━━ Data section ━━

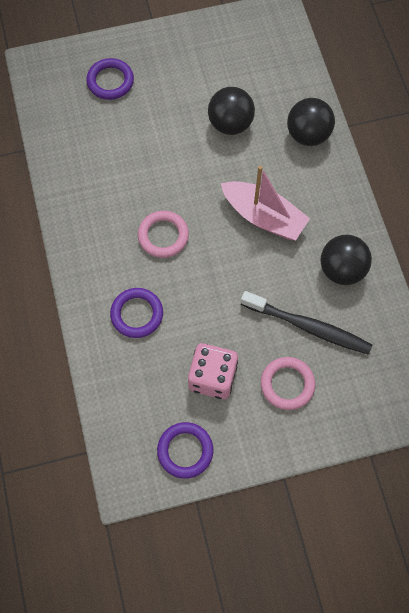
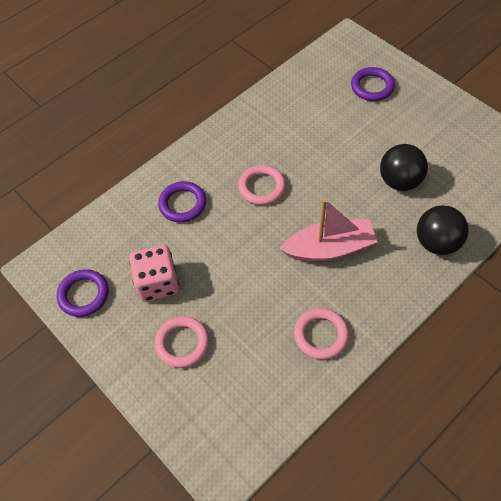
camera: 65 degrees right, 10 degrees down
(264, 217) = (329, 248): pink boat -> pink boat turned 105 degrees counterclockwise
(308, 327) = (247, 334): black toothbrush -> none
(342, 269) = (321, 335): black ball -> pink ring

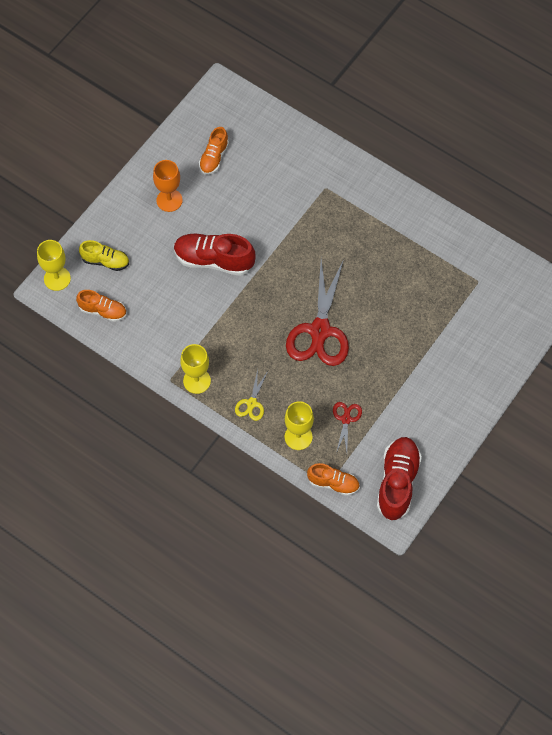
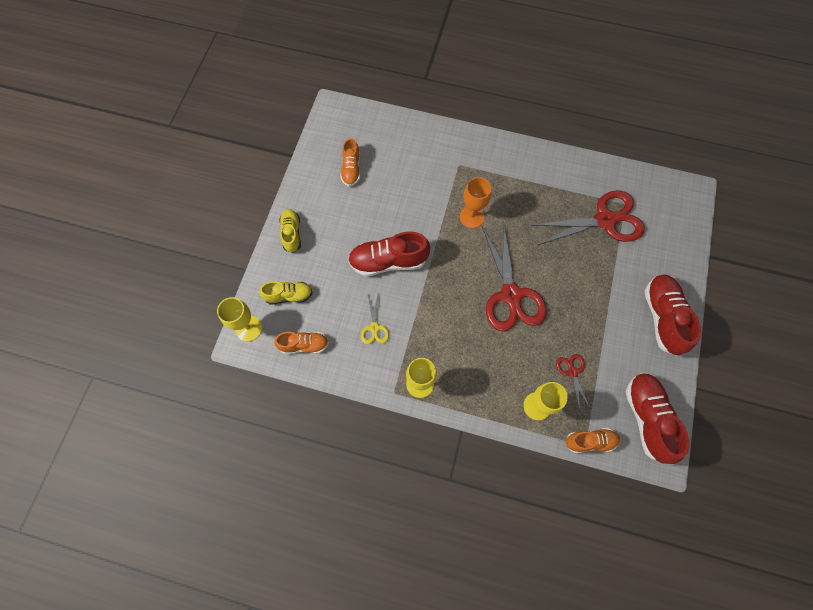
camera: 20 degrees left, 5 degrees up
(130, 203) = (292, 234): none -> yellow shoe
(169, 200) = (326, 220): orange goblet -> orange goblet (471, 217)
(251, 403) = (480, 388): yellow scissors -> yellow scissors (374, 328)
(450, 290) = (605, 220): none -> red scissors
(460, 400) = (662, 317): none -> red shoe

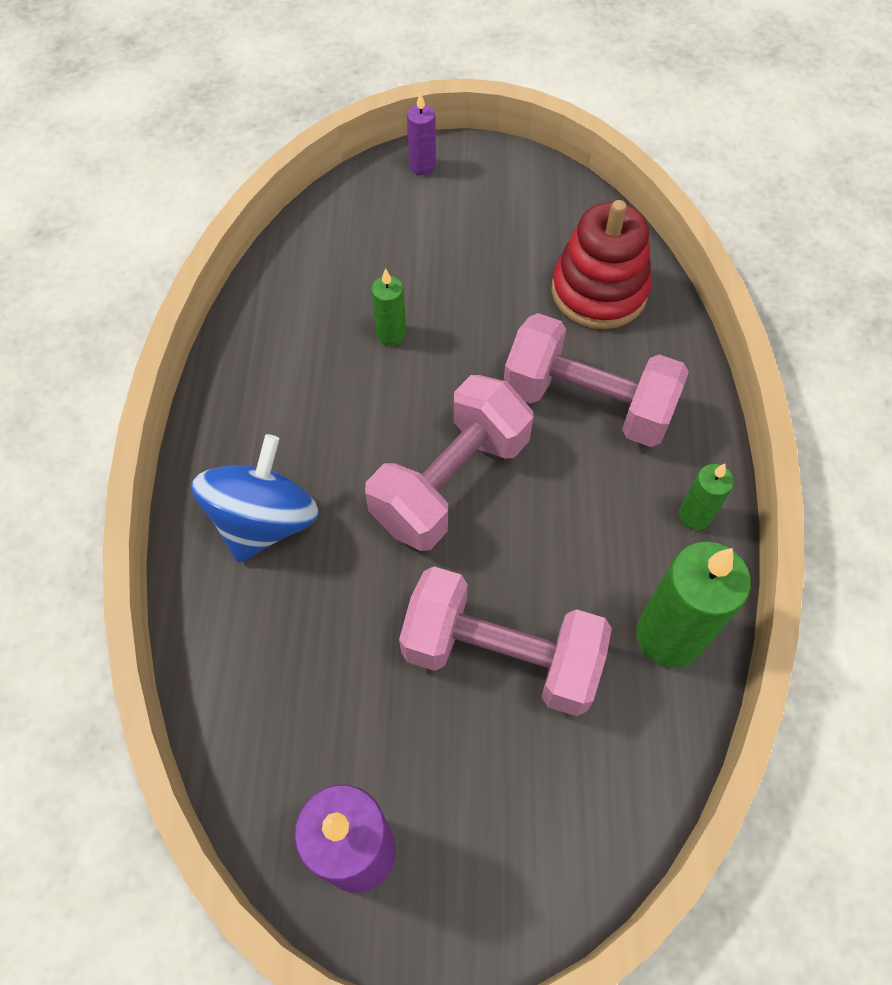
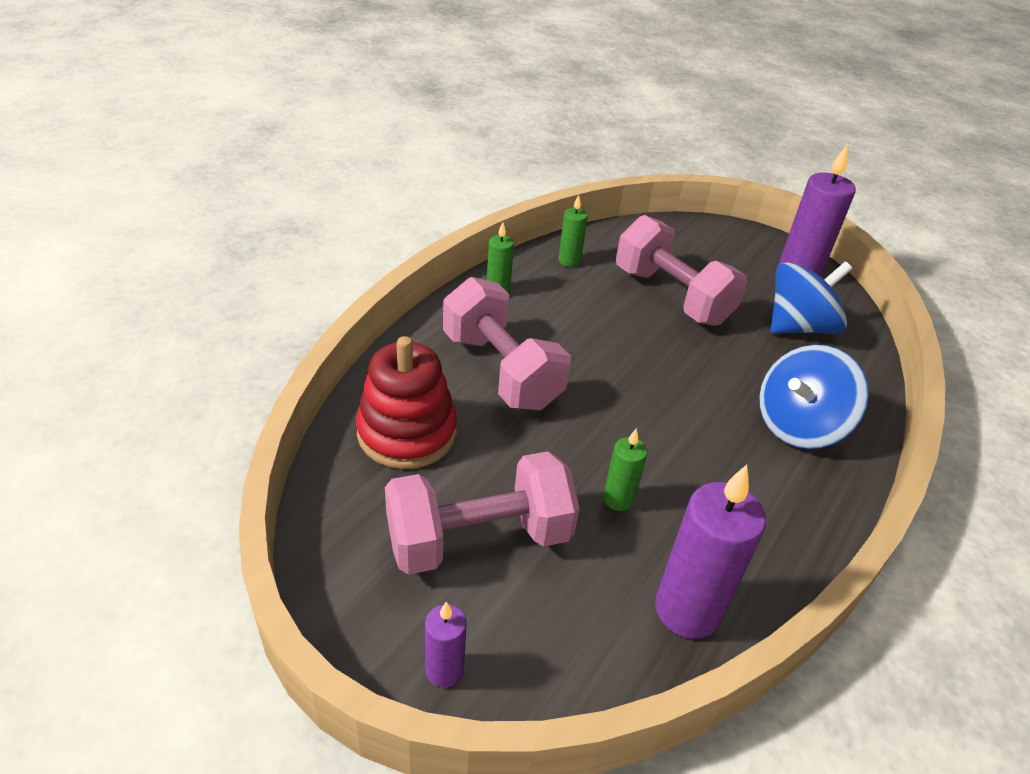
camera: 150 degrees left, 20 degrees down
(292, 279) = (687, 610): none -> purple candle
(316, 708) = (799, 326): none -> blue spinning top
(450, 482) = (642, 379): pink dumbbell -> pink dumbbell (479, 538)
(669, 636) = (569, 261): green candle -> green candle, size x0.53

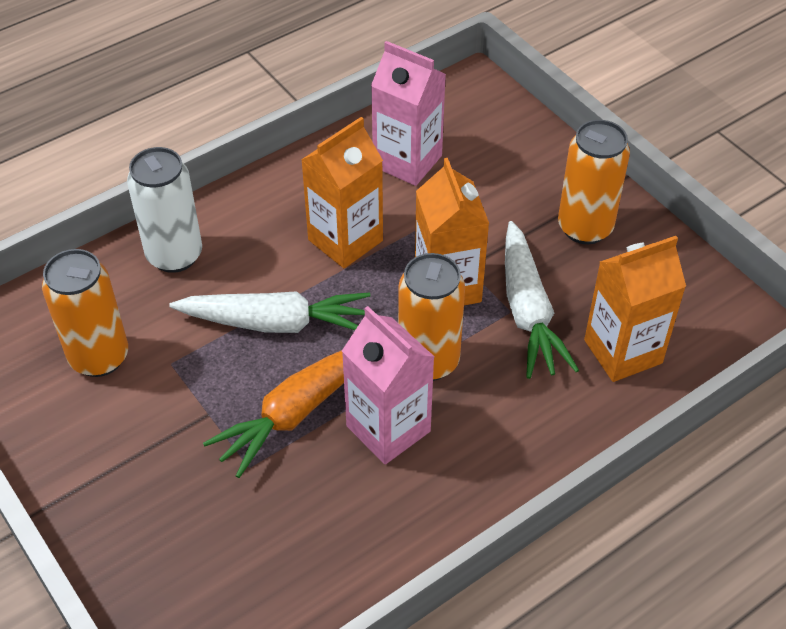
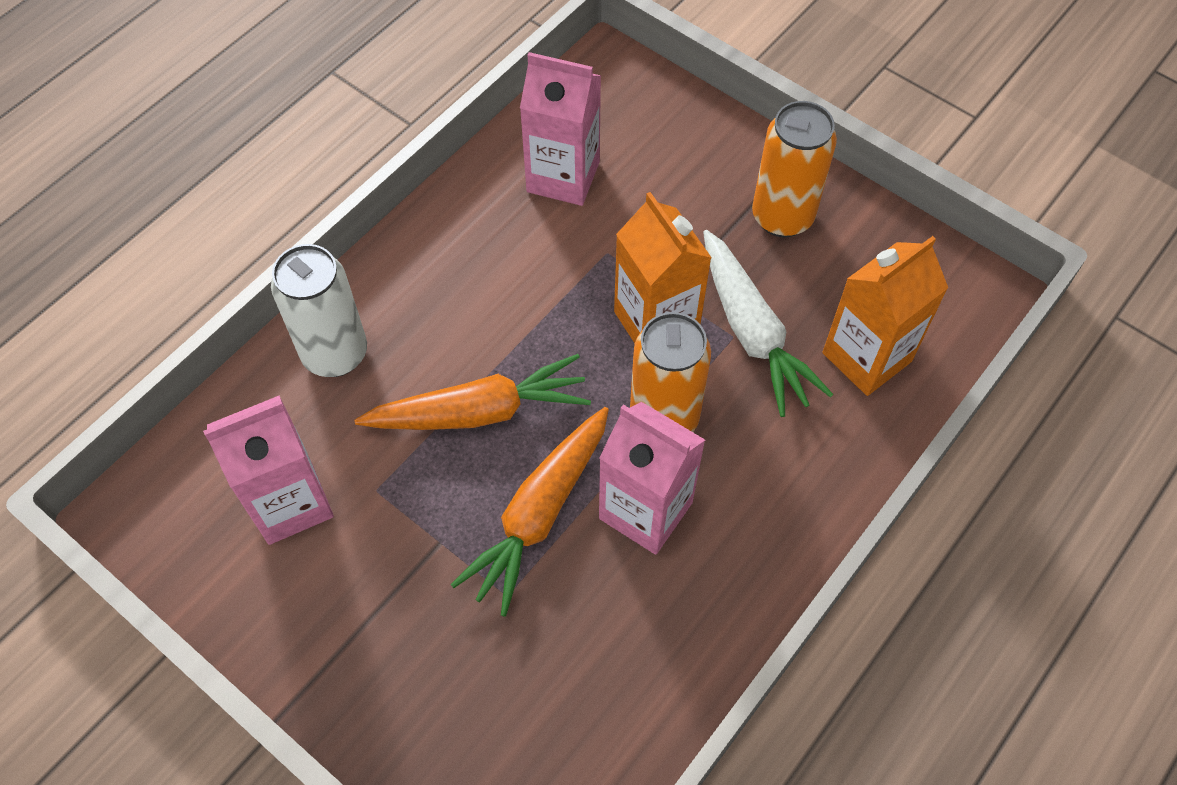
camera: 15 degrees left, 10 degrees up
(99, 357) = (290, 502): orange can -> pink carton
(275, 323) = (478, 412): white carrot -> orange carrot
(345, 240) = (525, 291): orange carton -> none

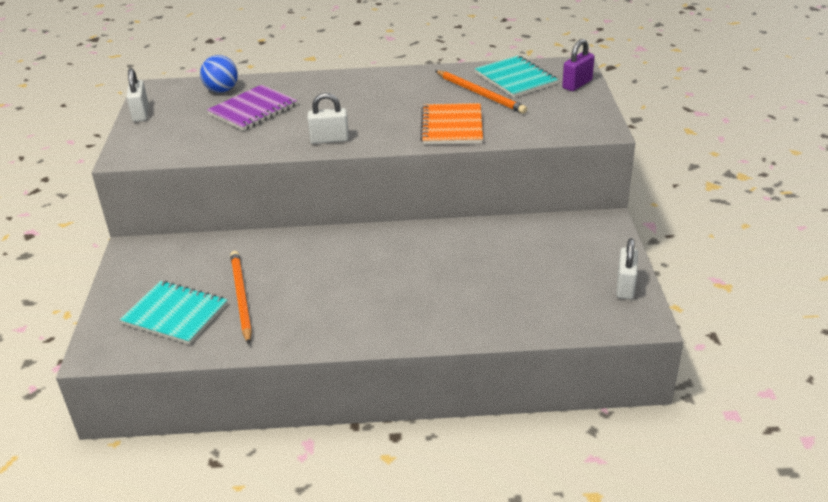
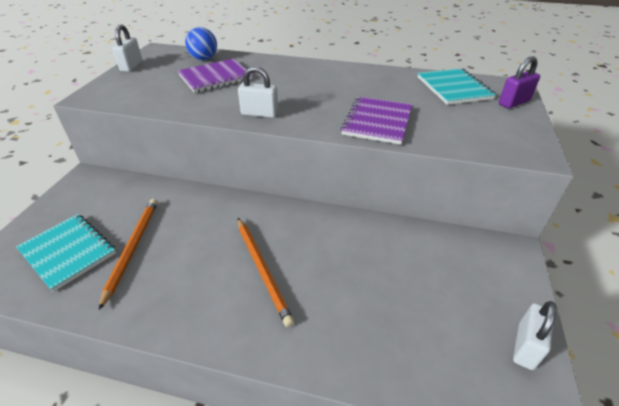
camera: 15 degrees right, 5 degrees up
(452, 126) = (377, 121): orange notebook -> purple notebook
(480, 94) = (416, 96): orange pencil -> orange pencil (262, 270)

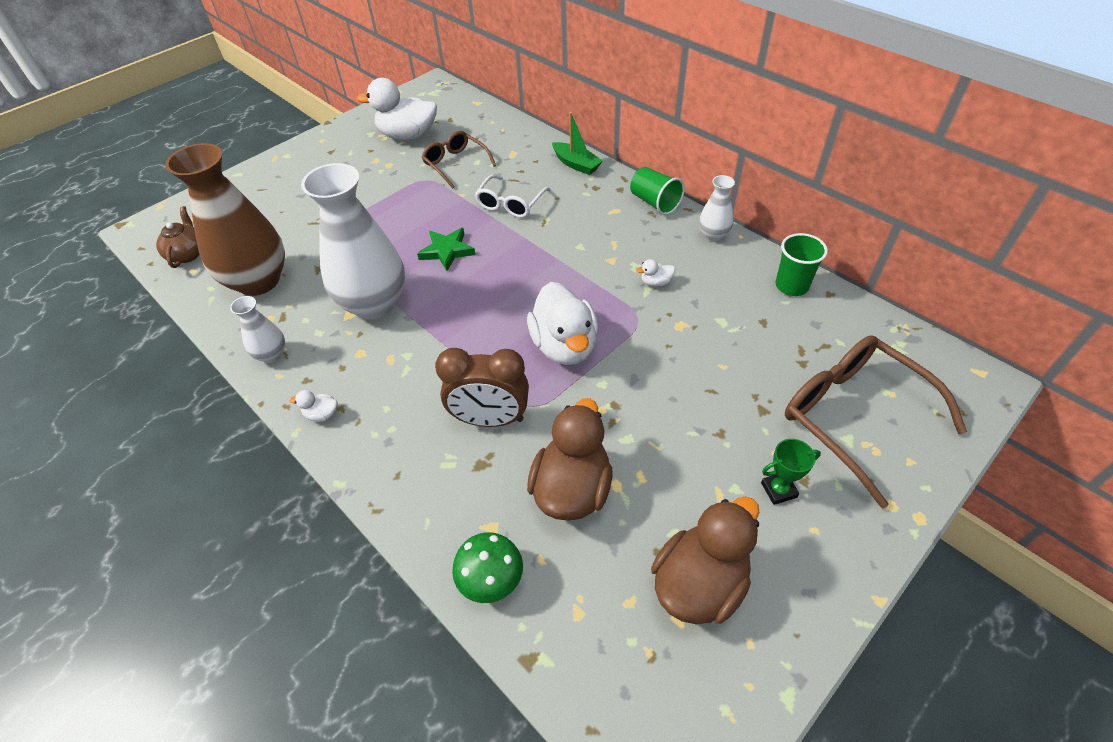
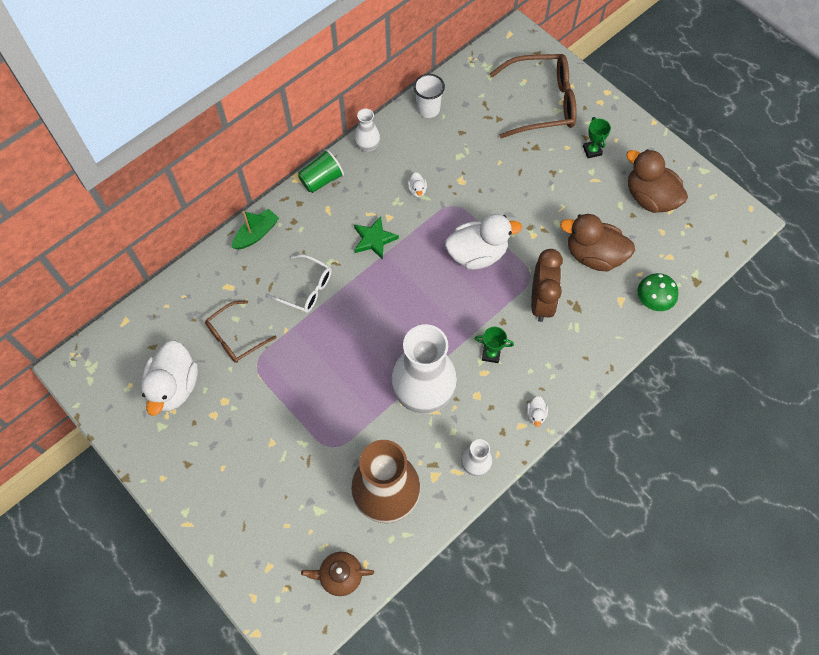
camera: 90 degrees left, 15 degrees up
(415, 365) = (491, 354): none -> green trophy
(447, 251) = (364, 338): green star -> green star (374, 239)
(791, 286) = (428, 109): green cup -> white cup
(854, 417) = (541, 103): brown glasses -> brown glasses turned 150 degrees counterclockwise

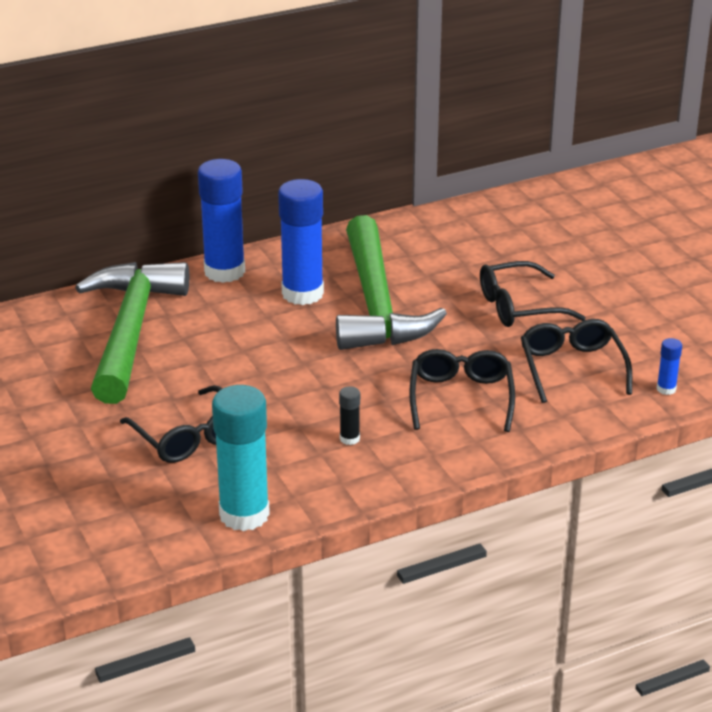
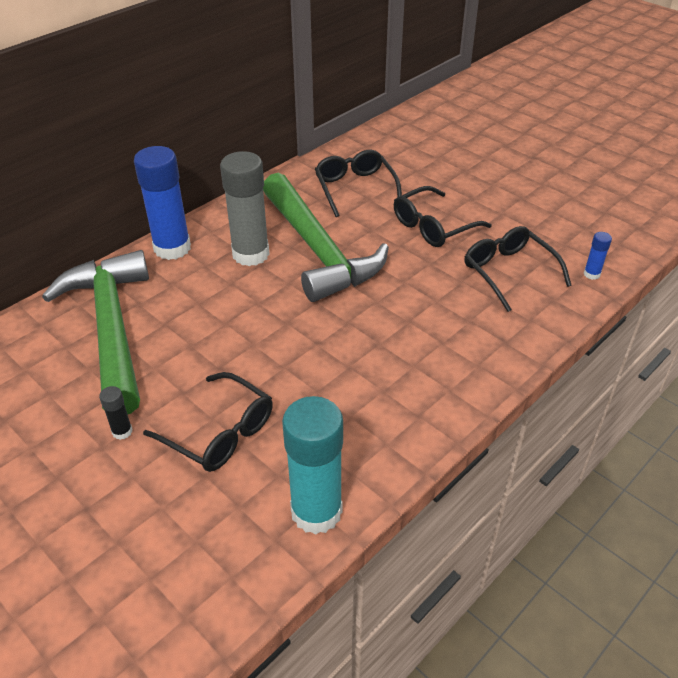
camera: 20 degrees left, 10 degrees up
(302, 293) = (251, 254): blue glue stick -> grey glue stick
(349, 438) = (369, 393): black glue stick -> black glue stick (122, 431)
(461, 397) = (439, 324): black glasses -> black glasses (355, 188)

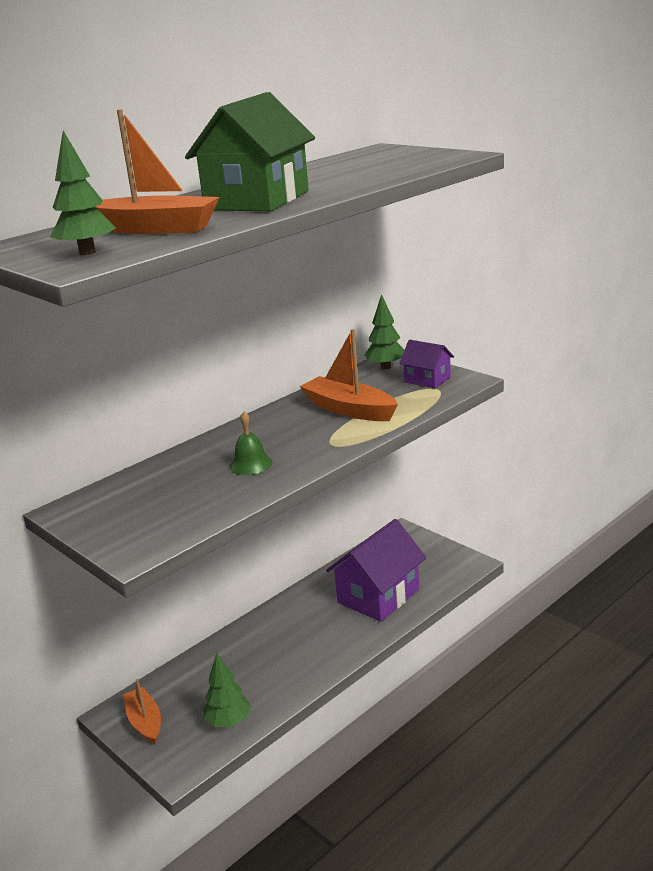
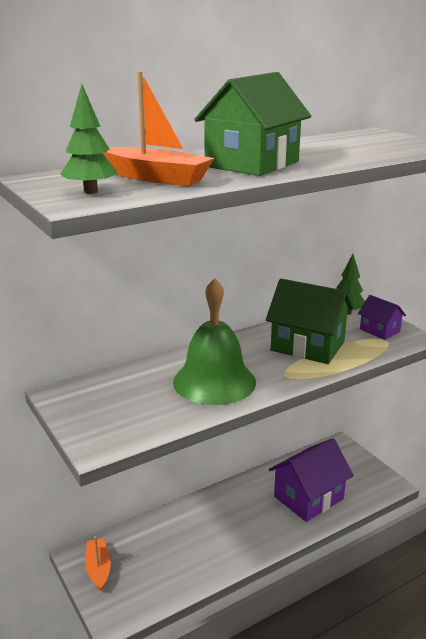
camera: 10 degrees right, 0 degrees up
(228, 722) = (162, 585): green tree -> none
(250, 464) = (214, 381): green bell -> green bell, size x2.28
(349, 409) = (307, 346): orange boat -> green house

━━━

= Task instructions =
Beginning at the line above that contains "camera: 15 degrees right, 5 degrees up", repeat each line exactly through the one that contains "(854, 417) = (541, 103): brown", and leave out the pictures.

= Answer below =
camera: 15 degrees right, 5 degrees up
(452, 126) = (377, 121): orange notebook -> purple notebook
(480, 94) = (416, 96): orange pencil -> orange pencil (262, 270)

camera: 90 degrees left, 15 degrees up
(415, 365) = (491, 354): none -> green trophy
(447, 251) = (364, 338): green star -> green star (374, 239)
(791, 286) = (428, 109): green cup -> white cup
(854, 417) = (541, 103): brown glasses -> brown glasses turned 150 degrees counterclockwise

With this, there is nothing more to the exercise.